**What is being asked**
With the pictures omitted, write out the entries that follow exactly as they stand.

**Dataset content**
⟨

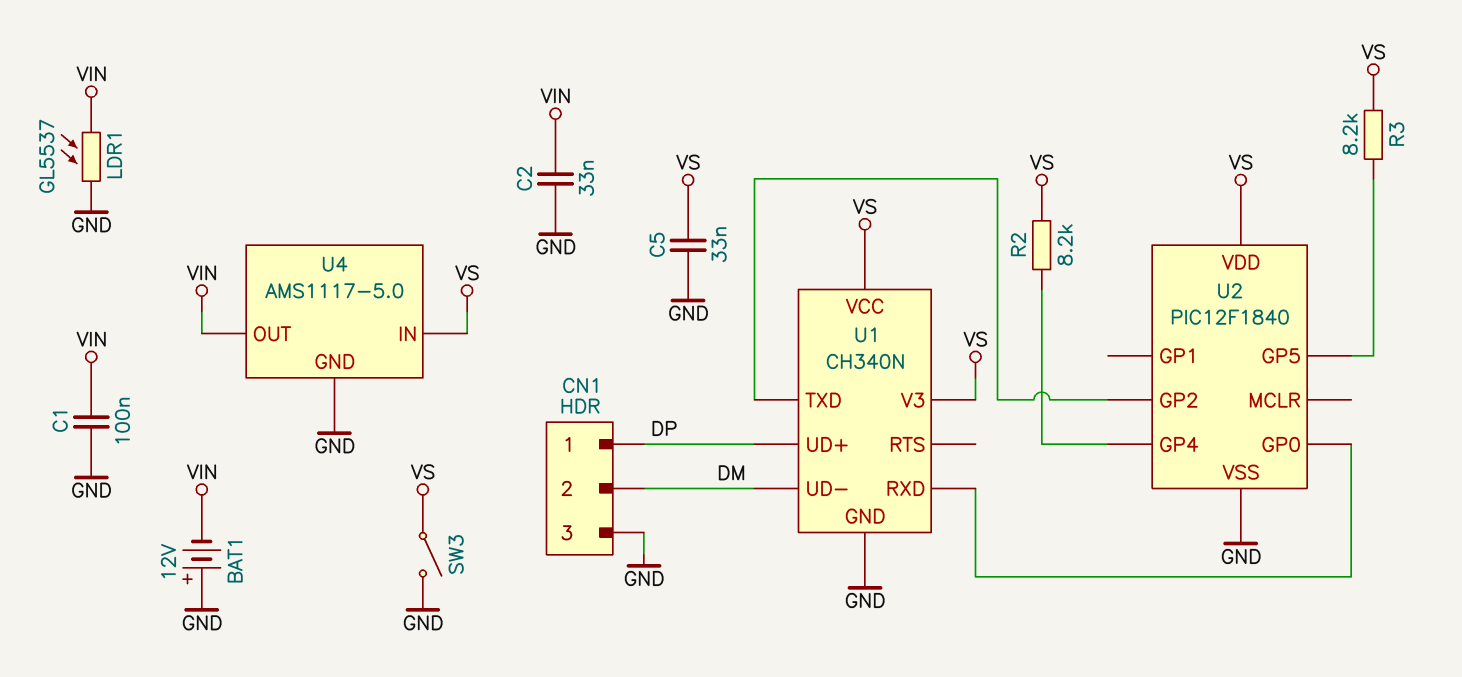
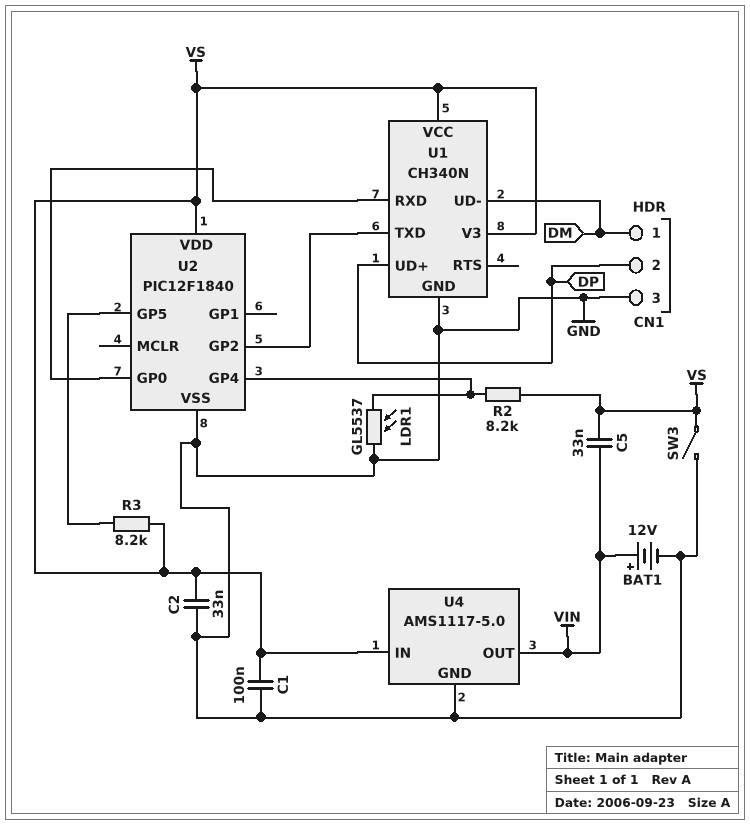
BAT1: 12V (plus GND, minus VIN) -> 12V (plus VIN, minus GND)
C1: 100nF (GND, VIN) -> 100nF (GND, VS)
C2: 33nF (GND, VIN) -> 33nF (GND, VS)
C5: 33nF (GND, VS) -> 33nF (VIN, VS)
CN1 pin 1: DP -> DM
CN1 pin 2: DM -> DP
LDR1: GL5537 (GND, VIN) -> GL5537 (GND, U2/GP4)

⟩

**Result for this task**
BAT1: 12V (plus GND, minus VIN) -> 12V (plus VIN, minus GND)
C1: 100nF (GND, VIN) -> 100nF (GND, VS)
C2: 33nF (GND, VIN) -> 33nF (GND, VS)
C5: 33nF (GND, VS) -> 33nF (VIN, VS)
CN1 pin 1: DP -> DM
CN1 pin 2: DM -> DP
LDR1: GL5537 (GND, VIN) -> GL5537 (GND, U2/GP4)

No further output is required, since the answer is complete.